(Scene change data)
============

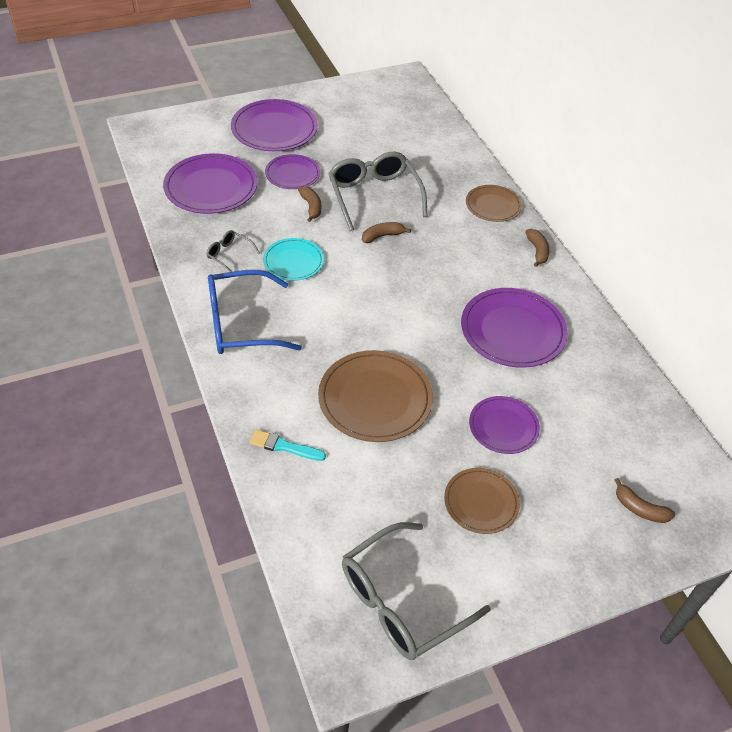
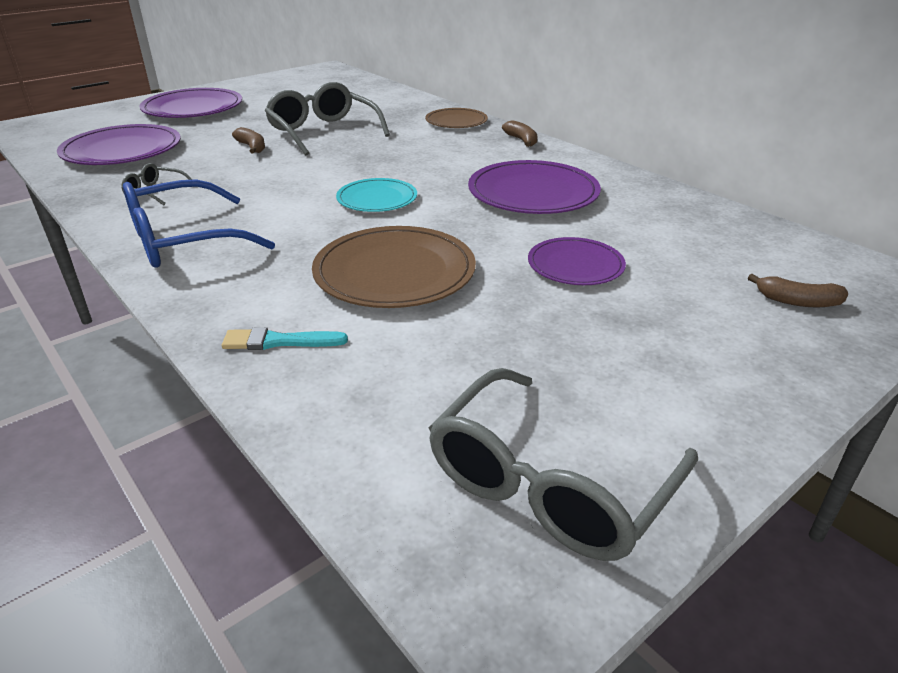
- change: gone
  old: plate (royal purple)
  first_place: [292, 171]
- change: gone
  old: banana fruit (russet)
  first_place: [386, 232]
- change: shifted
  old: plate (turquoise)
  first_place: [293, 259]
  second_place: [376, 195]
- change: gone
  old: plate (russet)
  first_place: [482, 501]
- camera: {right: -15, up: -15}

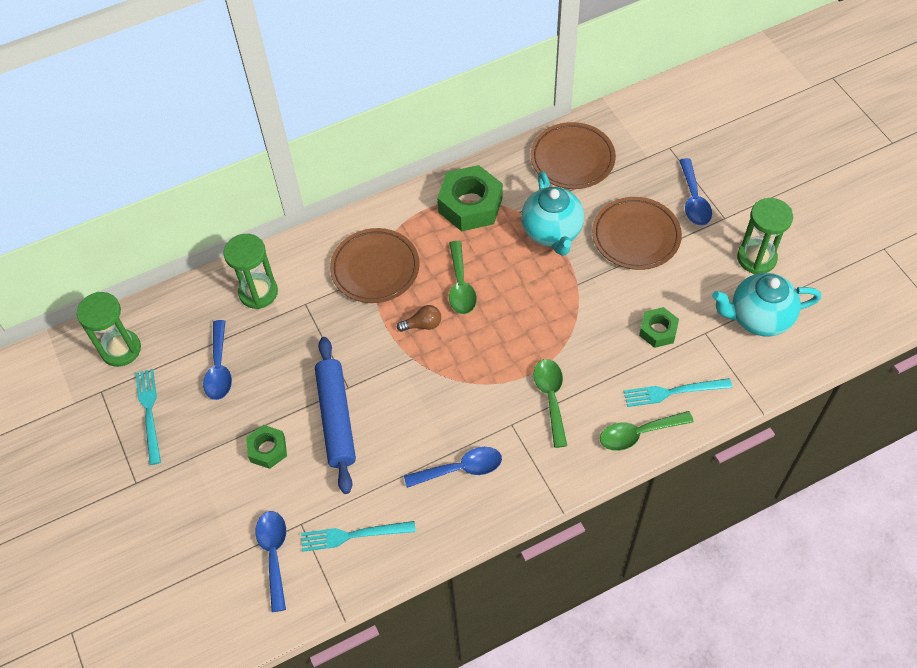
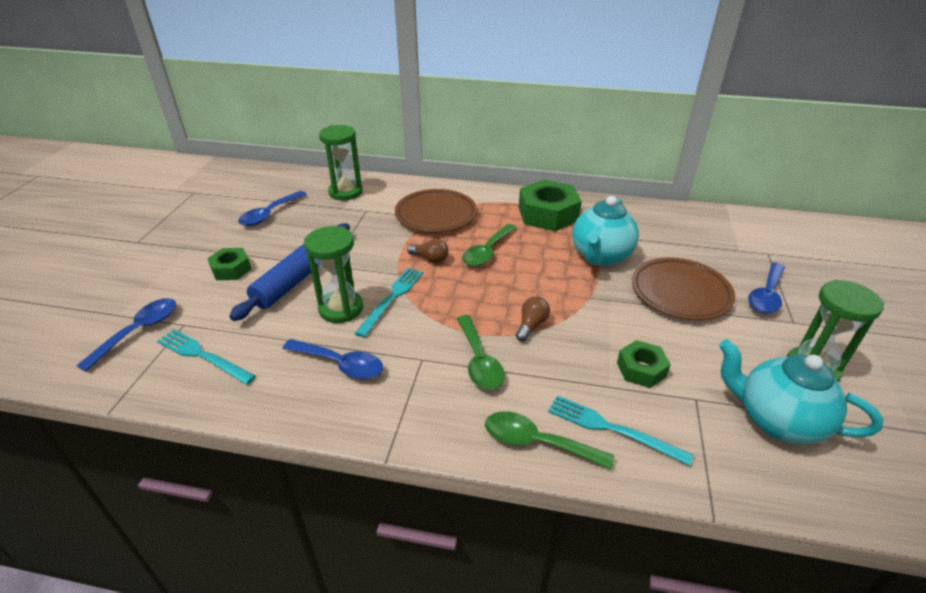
- change: gone
  old: plate (russet)
  first_place: [573, 155]
- change: shifted
  old: sandglass (green)
  first_place: [109, 329]
  second_place: [333, 274]
- change: rotated
  old: tablespoon (green)
  first_place: [550, 403]
  second_place: [481, 352]
  degrees: 135
- change: shifted
  old: fork (turquoise)
  first_place: [148, 417]
  second_place: [389, 302]
- change: new
  new: lightbulb (russet)
  second_place: [533, 318]
- camera: {right: 35, up: -20}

============

Because only the text is wanted, copy each record above precisely and omit its pictures.

- change: gone
  old: plate (royal purple)
  first_place: [292, 171]
- change: gone
  old: banana fruit (russet)
  first_place: [386, 232]
- change: shifted
  old: plate (turquoise)
  first_place: [293, 259]
  second_place: [376, 195]
- change: gone
  old: plate (russet)
  first_place: [482, 501]
- camera: {right: -15, up: -15}

- change: gone
  old: plate (russet)
  first_place: [573, 155]
- change: shifted
  old: sandglass (green)
  first_place: [109, 329]
  second_place: [333, 274]
- change: rotated
  old: tablespoon (green)
  first_place: [550, 403]
  second_place: [481, 352]
  degrees: 135
- change: shifted
  old: fork (turquoise)
  first_place: [148, 417]
  second_place: [389, 302]
- change: new
  new: lightbulb (russet)
  second_place: [533, 318]
- camera: {right: 35, up: -20}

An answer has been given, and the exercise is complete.